**Assigned task:** Give the data again exactly as it appears.

**Data listing:**
++++++

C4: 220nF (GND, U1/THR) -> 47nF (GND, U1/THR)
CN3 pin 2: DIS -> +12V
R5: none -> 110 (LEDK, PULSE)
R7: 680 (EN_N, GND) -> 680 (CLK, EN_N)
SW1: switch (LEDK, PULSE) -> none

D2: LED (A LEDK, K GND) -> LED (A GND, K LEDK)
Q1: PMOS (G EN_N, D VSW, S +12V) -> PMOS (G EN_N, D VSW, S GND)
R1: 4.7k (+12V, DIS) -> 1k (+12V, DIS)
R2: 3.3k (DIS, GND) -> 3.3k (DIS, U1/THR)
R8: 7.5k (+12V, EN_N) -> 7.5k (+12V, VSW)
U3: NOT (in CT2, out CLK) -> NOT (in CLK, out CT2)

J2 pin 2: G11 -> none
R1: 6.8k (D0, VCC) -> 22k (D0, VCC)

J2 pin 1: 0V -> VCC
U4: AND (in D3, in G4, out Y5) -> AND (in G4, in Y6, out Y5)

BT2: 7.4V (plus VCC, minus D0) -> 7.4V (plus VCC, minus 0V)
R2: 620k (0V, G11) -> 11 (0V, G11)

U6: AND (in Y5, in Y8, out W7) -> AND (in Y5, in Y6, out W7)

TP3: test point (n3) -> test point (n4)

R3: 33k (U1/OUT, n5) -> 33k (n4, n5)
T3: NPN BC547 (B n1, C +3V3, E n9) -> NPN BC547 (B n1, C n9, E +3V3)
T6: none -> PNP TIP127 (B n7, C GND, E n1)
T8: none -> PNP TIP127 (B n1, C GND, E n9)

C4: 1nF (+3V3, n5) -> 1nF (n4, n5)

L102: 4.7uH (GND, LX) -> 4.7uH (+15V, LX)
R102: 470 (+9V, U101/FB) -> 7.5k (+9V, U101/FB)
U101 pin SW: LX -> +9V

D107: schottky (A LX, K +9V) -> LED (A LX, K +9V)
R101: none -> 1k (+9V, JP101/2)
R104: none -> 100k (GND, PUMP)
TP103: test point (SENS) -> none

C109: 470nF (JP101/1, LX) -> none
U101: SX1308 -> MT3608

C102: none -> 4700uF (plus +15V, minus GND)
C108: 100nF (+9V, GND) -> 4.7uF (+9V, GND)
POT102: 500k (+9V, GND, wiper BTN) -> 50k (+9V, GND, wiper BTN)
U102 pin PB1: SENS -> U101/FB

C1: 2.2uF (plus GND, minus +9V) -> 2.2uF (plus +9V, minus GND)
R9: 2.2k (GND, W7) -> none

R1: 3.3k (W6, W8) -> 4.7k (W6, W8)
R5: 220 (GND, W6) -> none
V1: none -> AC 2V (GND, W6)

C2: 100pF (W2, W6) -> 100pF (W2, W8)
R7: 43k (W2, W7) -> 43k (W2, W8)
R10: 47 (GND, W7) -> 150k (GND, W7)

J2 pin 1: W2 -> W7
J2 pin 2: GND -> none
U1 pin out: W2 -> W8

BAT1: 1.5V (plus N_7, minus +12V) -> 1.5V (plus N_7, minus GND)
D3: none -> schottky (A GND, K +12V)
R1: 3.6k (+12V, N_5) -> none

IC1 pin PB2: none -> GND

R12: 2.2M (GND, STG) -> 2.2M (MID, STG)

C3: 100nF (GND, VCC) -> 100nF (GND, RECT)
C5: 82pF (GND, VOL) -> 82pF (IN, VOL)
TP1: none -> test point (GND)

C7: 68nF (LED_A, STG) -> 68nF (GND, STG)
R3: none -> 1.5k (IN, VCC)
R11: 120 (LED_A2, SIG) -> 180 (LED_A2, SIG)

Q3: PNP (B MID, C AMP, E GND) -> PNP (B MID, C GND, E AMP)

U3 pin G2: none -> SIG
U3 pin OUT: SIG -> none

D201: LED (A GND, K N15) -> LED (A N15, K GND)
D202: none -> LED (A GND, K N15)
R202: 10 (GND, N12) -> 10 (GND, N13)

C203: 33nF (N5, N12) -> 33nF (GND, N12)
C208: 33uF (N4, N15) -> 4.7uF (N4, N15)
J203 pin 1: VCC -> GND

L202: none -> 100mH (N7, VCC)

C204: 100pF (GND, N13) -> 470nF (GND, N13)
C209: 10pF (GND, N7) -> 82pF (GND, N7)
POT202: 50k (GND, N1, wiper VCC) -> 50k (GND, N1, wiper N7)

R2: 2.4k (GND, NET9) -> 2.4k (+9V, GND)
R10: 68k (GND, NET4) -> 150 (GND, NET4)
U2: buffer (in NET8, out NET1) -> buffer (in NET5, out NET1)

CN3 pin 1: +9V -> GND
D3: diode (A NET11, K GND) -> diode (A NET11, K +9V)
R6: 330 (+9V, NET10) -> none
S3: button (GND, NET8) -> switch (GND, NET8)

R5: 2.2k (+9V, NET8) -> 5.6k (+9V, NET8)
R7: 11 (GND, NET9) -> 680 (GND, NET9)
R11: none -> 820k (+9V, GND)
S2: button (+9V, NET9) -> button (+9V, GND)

++++++

**Result below:**
C4: 220nF (GND, U1/THR) -> 47nF (GND, U1/THR)
CN3 pin 2: DIS -> +12V
R5: none -> 110 (LEDK, PULSE)
R7: 680 (EN_N, GND) -> 680 (CLK, EN_N)
SW1: switch (LEDK, PULSE) -> none

D2: LED (A LEDK, K GND) -> LED (A GND, K LEDK)
Q1: PMOS (G EN_N, D VSW, S +12V) -> PMOS (G EN_N, D VSW, S GND)
R1: 4.7k (+12V, DIS) -> 1k (+12V, DIS)
R2: 3.3k (DIS, GND) -> 3.3k (DIS, U1/THR)
R8: 7.5k (+12V, EN_N) -> 7.5k (+12V, VSW)
U3: NOT (in CT2, out CLK) -> NOT (in CLK, out CT2)

J2 pin 2: G11 -> none
R1: 6.8k (D0, VCC) -> 22k (D0, VCC)

J2 pin 1: 0V -> VCC
U4: AND (in D3, in G4, out Y5) -> AND (in G4, in Y6, out Y5)

BT2: 7.4V (plus VCC, minus D0) -> 7.4V (plus VCC, minus 0V)
R2: 620k (0V, G11) -> 11 (0V, G11)

U6: AND (in Y5, in Y8, out W7) -> AND (in Y5, in Y6, out W7)

TP3: test point (n3) -> test point (n4)

R3: 33k (U1/OUT, n5) -> 33k (n4, n5)
T3: NPN BC547 (B n1, C +3V3, E n9) -> NPN BC547 (B n1, C n9, E +3V3)
T6: none -> PNP TIP127 (B n7, C GND, E n1)
T8: none -> PNP TIP127 (B n1, C GND, E n9)

C4: 1nF (+3V3, n5) -> 1nF (n4, n5)

L102: 4.7uH (GND, LX) -> 4.7uH (+15V, LX)
R102: 470 (+9V, U101/FB) -> 7.5k (+9V, U101/FB)
U101 pin SW: LX -> +9V

D107: schottky (A LX, K +9V) -> LED (A LX, K +9V)
R101: none -> 1k (+9V, JP101/2)
R104: none -> 100k (GND, PUMP)
TP103: test point (SENS) -> none

C109: 470nF (JP101/1, LX) -> none
U101: SX1308 -> MT3608

C102: none -> 4700uF (plus +15V, minus GND)
C108: 100nF (+9V, GND) -> 4.7uF (+9V, GND)
POT102: 500k (+9V, GND, wiper BTN) -> 50k (+9V, GND, wiper BTN)
U102 pin PB1: SENS -> U101/FB

C1: 2.2uF (plus GND, minus +9V) -> 2.2uF (plus +9V, minus GND)
R9: 2.2k (GND, W7) -> none

R1: 3.3k (W6, W8) -> 4.7k (W6, W8)
R5: 220 (GND, W6) -> none
V1: none -> AC 2V (GND, W6)

C2: 100pF (W2, W6) -> 100pF (W2, W8)
R7: 43k (W2, W7) -> 43k (W2, W8)
R10: 47 (GND, W7) -> 150k (GND, W7)

J2 pin 1: W2 -> W7
J2 pin 2: GND -> none
U1 pin out: W2 -> W8

BAT1: 1.5V (plus N_7, minus +12V) -> 1.5V (plus N_7, minus GND)
D3: none -> schottky (A GND, K +12V)
R1: 3.6k (+12V, N_5) -> none

IC1 pin PB2: none -> GND

R12: 2.2M (GND, STG) -> 2.2M (MID, STG)

C3: 100nF (GND, VCC) -> 100nF (GND, RECT)
C5: 82pF (GND, VOL) -> 82pF (IN, VOL)
TP1: none -> test point (GND)

C7: 68nF (LED_A, STG) -> 68nF (GND, STG)
R3: none -> 1.5k (IN, VCC)
R11: 120 (LED_A2, SIG) -> 180 (LED_A2, SIG)

Q3: PNP (B MID, C AMP, E GND) -> PNP (B MID, C GND, E AMP)

U3 pin G2: none -> SIG
U3 pin OUT: SIG -> none

D201: LED (A GND, K N15) -> LED (A N15, K GND)
D202: none -> LED (A GND, K N15)
R202: 10 (GND, N12) -> 10 (GND, N13)

C203: 33nF (N5, N12) -> 33nF (GND, N12)
C208: 33uF (N4, N15) -> 4.7uF (N4, N15)
J203 pin 1: VCC -> GND

L202: none -> 100mH (N7, VCC)

C204: 100pF (GND, N13) -> 470nF (GND, N13)
C209: 10pF (GND, N7) -> 82pF (GND, N7)
POT202: 50k (GND, N1, wiper VCC) -> 50k (GND, N1, wiper N7)

R2: 2.4k (GND, NET9) -> 2.4k (+9V, GND)
R10: 68k (GND, NET4) -> 150 (GND, NET4)
U2: buffer (in NET8, out NET1) -> buffer (in NET5, out NET1)

CN3 pin 1: +9V -> GND
D3: diode (A NET11, K GND) -> diode (A NET11, K +9V)
R6: 330 (+9V, NET10) -> none
S3: button (GND, NET8) -> switch (GND, NET8)

R5: 2.2k (+9V, NET8) -> 5.6k (+9V, NET8)
R7: 11 (GND, NET9) -> 680 (GND, NET9)
R11: none -> 820k (+9V, GND)
S2: button (+9V, NET9) -> button (+9V, GND)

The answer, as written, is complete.